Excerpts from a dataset

__________

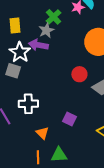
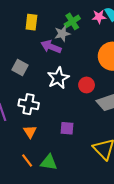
white star: (20, 52) -> (58, 78), moved
purple square: (69, 119) -> (67, 128), turned -32
orange triangle: (42, 133) -> (30, 132), moved
orange line: (38, 157) -> (27, 160), turned -48

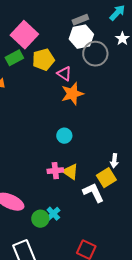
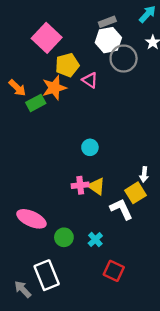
green rectangle: (14, 58) -> (36, 103), moved
orange star: (72, 94) -> (54, 88), moved
cyan cross: (53, 214) -> (95, 239), moved

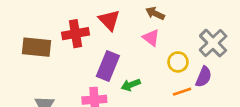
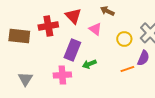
pink triangle: (151, 38) -> (95, 29), moved
yellow circle: (178, 62) -> (124, 39), moved

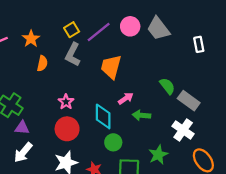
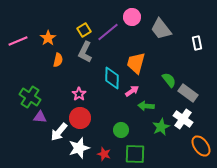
pink circle: (130, 26) -> (132, 17), moved
orange trapezoid: (111, 67) -> (136, 63), moved
cyan diamond: (103, 116) -> (112, 78), moved
white arrow: (23, 152) -> (59, 132), moved
green star: (158, 155) -> (161, 127), moved

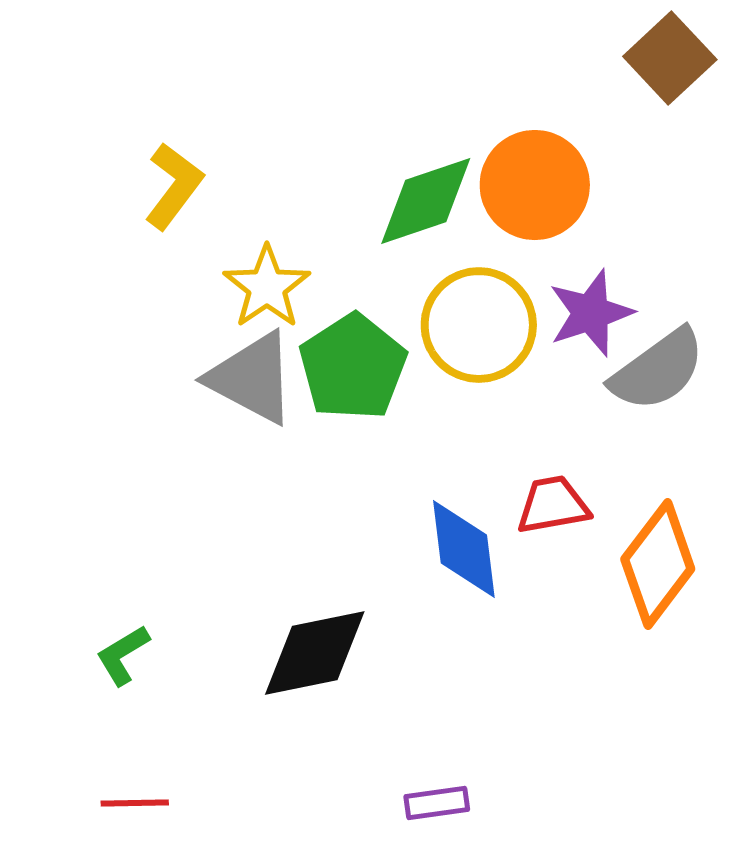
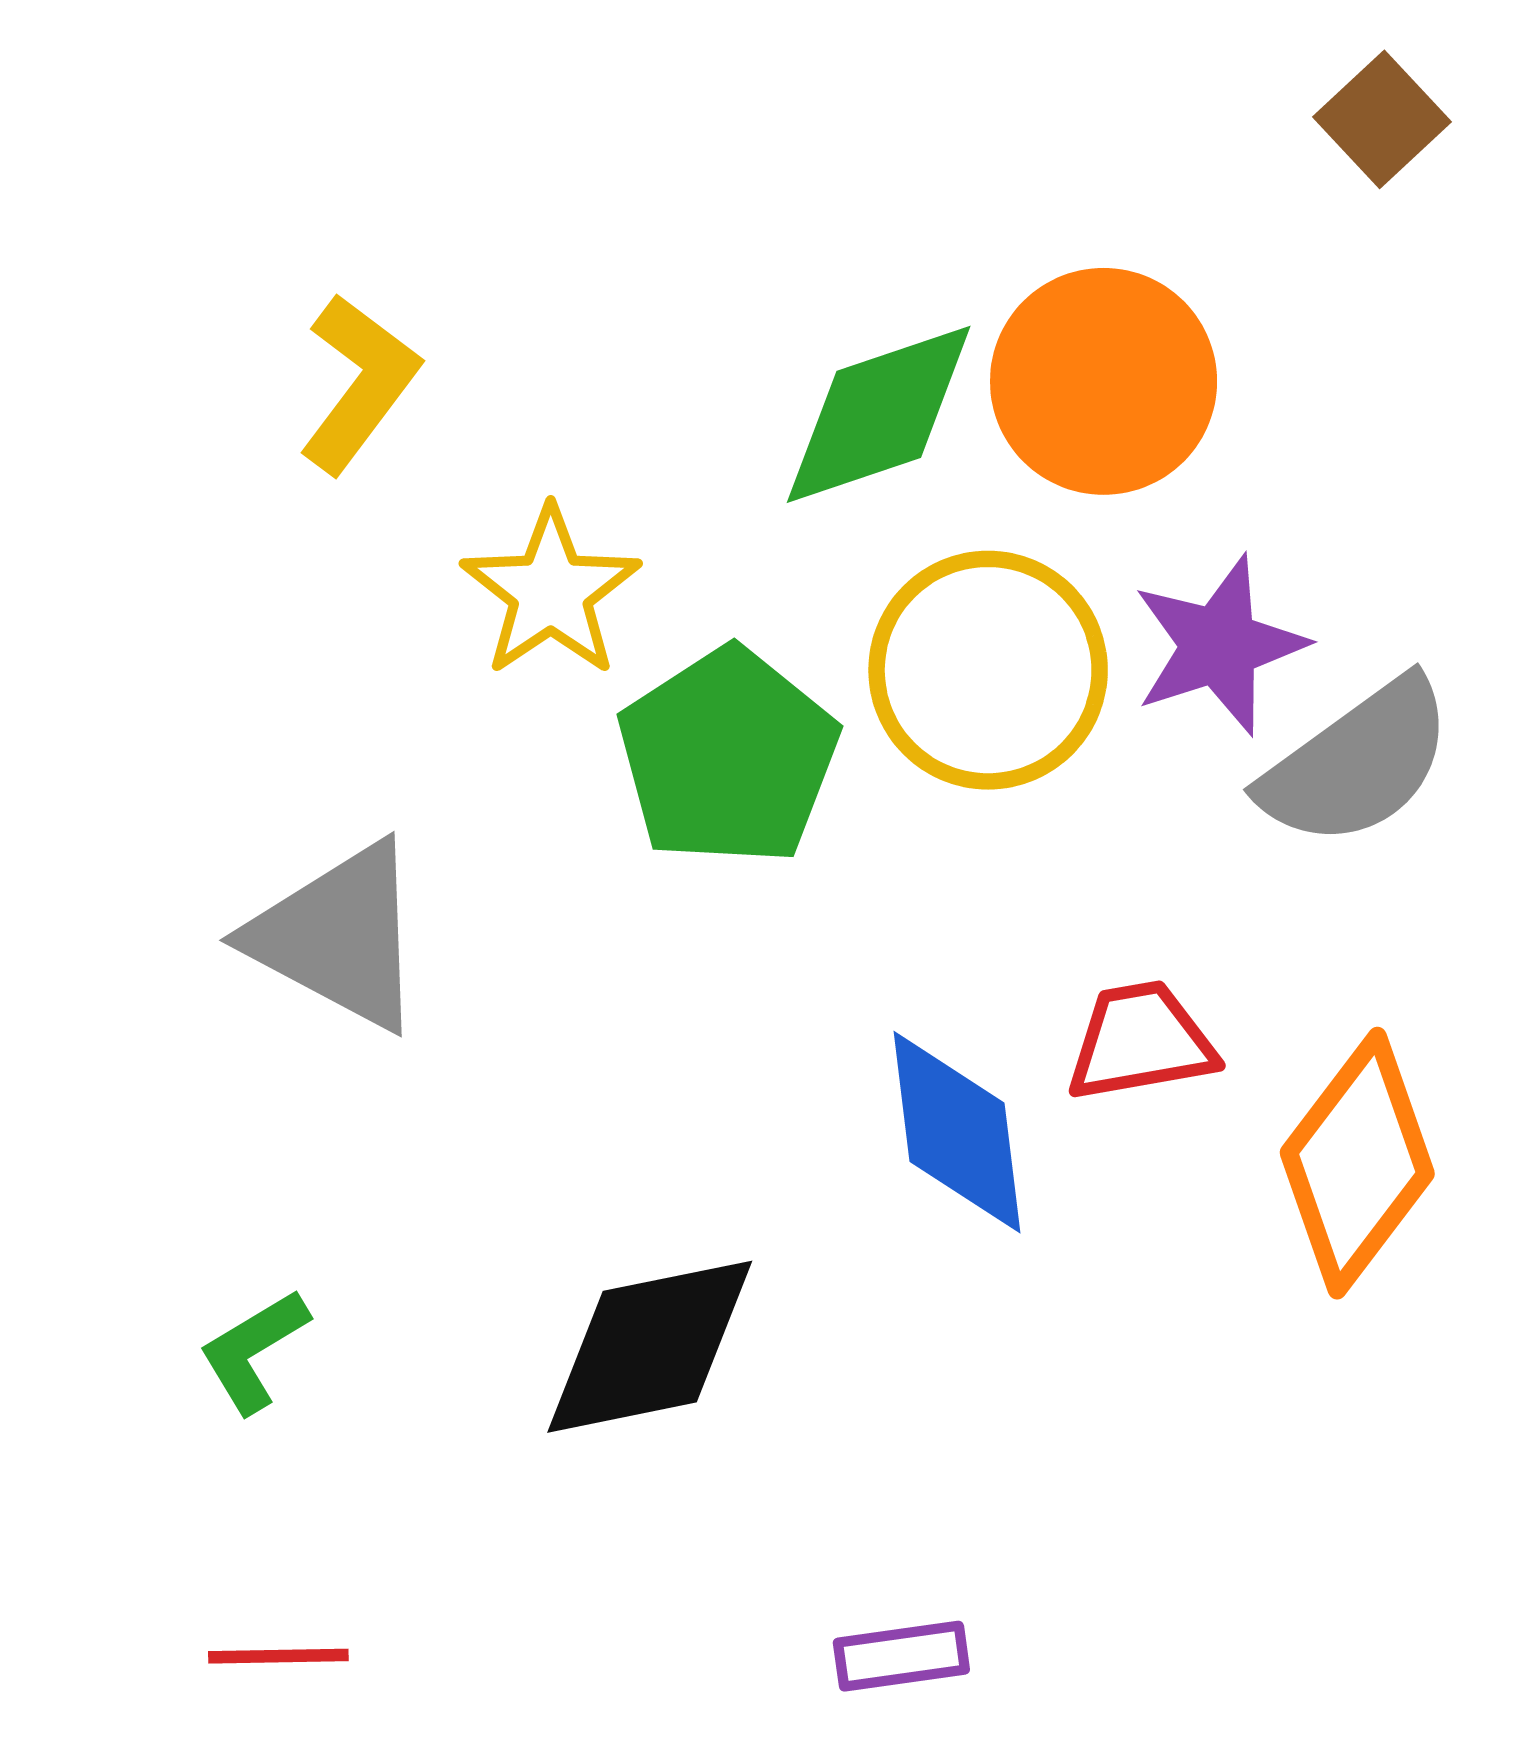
brown square: (670, 58) -> (1382, 119), size x0.7
gray triangle: (252, 378) -> (338, 936), moved

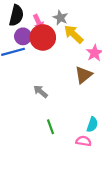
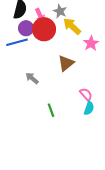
brown triangle: (84, 75) -> (66, 63), moved
gray arrow: (41, 91) -> (32, 78), moved
pink semicircle: (84, 141) -> (86, 94), moved, turned 40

__________

The records above must be printed exactly, but the pictures they hold should be omitted.

white star: (20, 52) -> (58, 78), moved
purple square: (69, 119) -> (67, 128), turned -32
orange triangle: (42, 133) -> (30, 132), moved
orange line: (38, 157) -> (27, 160), turned -48

green rectangle: (14, 58) -> (36, 103), moved
orange star: (72, 94) -> (54, 88), moved
cyan cross: (53, 214) -> (95, 239), moved

pink triangle: (151, 38) -> (95, 29), moved
yellow circle: (178, 62) -> (124, 39), moved

pink circle: (130, 26) -> (132, 17), moved
orange trapezoid: (111, 67) -> (136, 63), moved
cyan diamond: (103, 116) -> (112, 78), moved
white arrow: (23, 152) -> (59, 132), moved
green star: (158, 155) -> (161, 127), moved

brown square: (670, 58) -> (1382, 119), size x0.7
gray triangle: (252, 378) -> (338, 936), moved

brown triangle: (84, 75) -> (66, 63), moved
gray arrow: (41, 91) -> (32, 78), moved
pink semicircle: (84, 141) -> (86, 94), moved, turned 40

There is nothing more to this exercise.